▸ The input
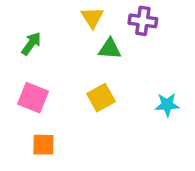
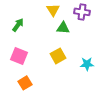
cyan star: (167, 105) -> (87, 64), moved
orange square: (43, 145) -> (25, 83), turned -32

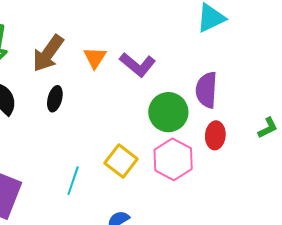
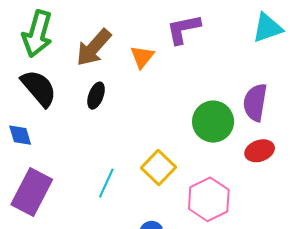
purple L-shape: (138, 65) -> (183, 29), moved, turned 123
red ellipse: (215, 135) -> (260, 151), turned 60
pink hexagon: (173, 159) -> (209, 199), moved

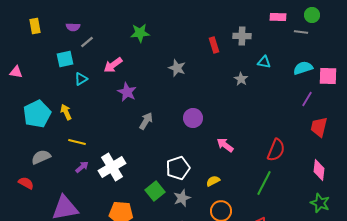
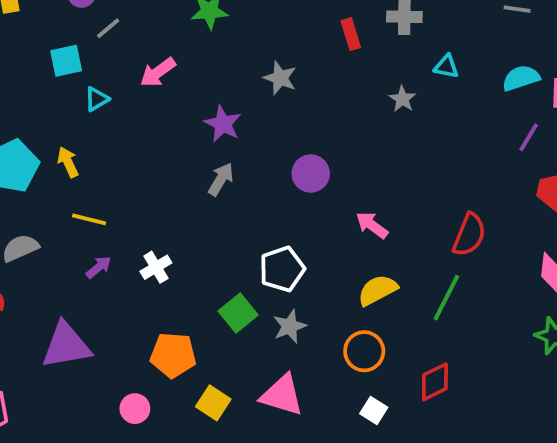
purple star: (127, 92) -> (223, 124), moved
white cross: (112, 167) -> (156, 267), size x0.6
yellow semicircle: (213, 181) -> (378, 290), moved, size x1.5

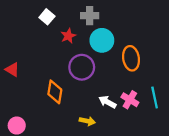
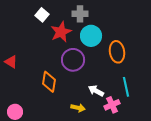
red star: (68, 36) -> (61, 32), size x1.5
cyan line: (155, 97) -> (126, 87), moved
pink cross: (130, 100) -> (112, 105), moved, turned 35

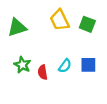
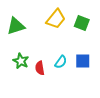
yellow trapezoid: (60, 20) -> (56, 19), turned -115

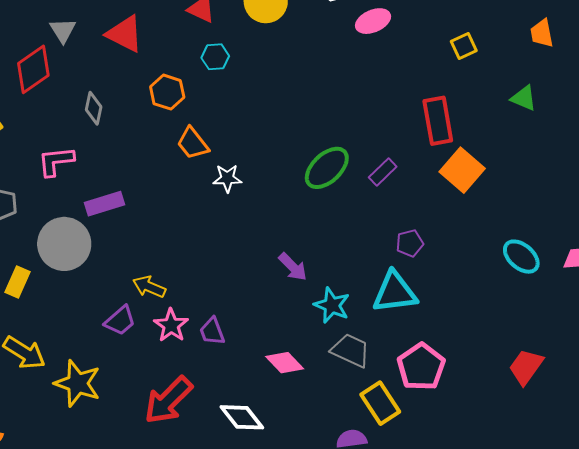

--

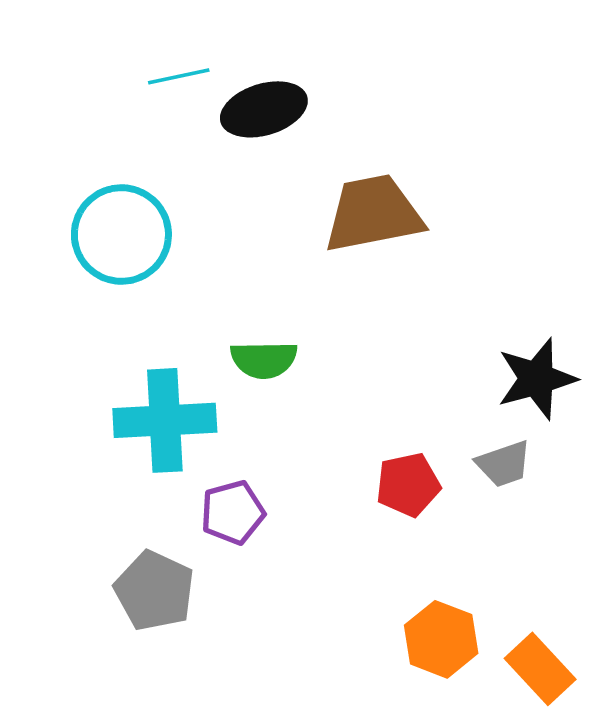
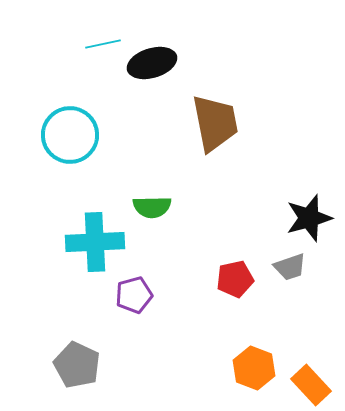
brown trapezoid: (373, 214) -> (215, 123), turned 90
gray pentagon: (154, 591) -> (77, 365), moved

▸ Task brief
Of the lines above, retype only those from the line containing "brown trapezoid: (373, 214)" through the line containing "gray pentagon: (154, 591) -> (77, 365), moved", including both, exactly.

▸ Completed task
brown trapezoid: (373, 214) -> (215, 123), turned 90
gray pentagon: (154, 591) -> (77, 365), moved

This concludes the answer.